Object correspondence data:
++++++++

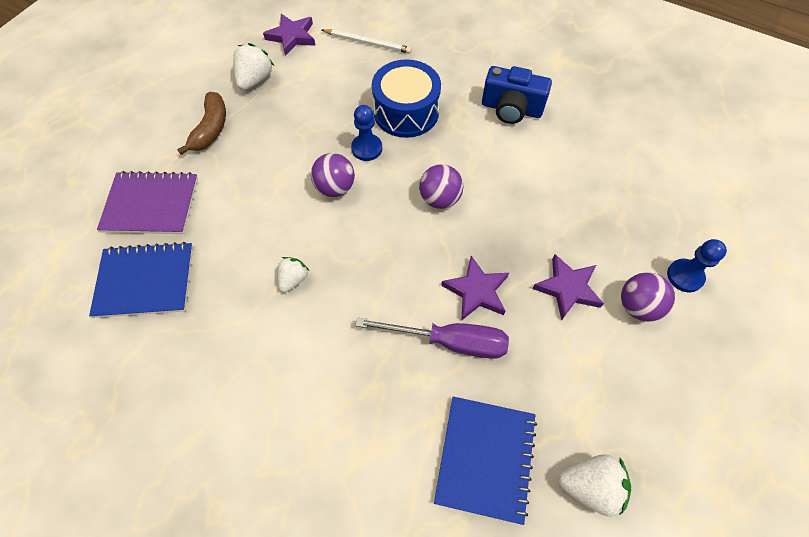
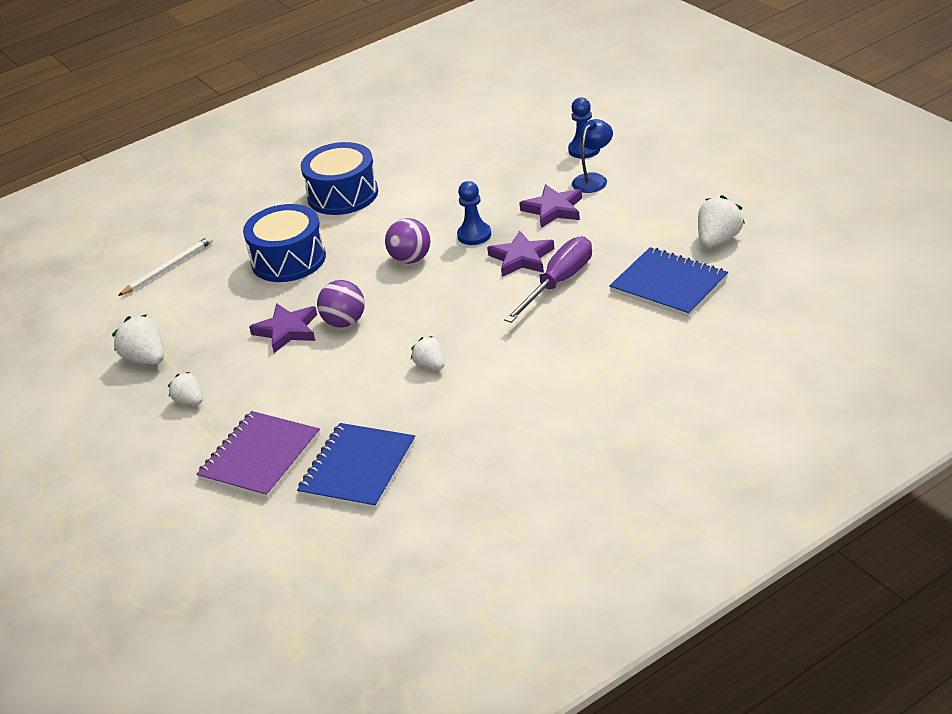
camera: 60 degrees left, 25 degrees down
(211, 129) = (189, 401): brown banana -> white strawberry
(292, 37) = (104, 322): purple star -> purple star (287, 331)
(367, 148) = (313, 293): blue pawn -> blue pawn (474, 235)
(511, 109) = (343, 195): blue camera -> blue drum
(637, 306) = (593, 179): purple ball -> blue lamp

++++++++

* **Brief**:
Reproduce each line, exactly as it appears, from the one that contains "(211, 129) = (189, 401): brown" through the last line of the records. Add no other lines.

* **Expected answer**:
(211, 129) = (189, 401): brown banana -> white strawberry
(292, 37) = (104, 322): purple star -> purple star (287, 331)
(367, 148) = (313, 293): blue pawn -> blue pawn (474, 235)
(511, 109) = (343, 195): blue camera -> blue drum
(637, 306) = (593, 179): purple ball -> blue lamp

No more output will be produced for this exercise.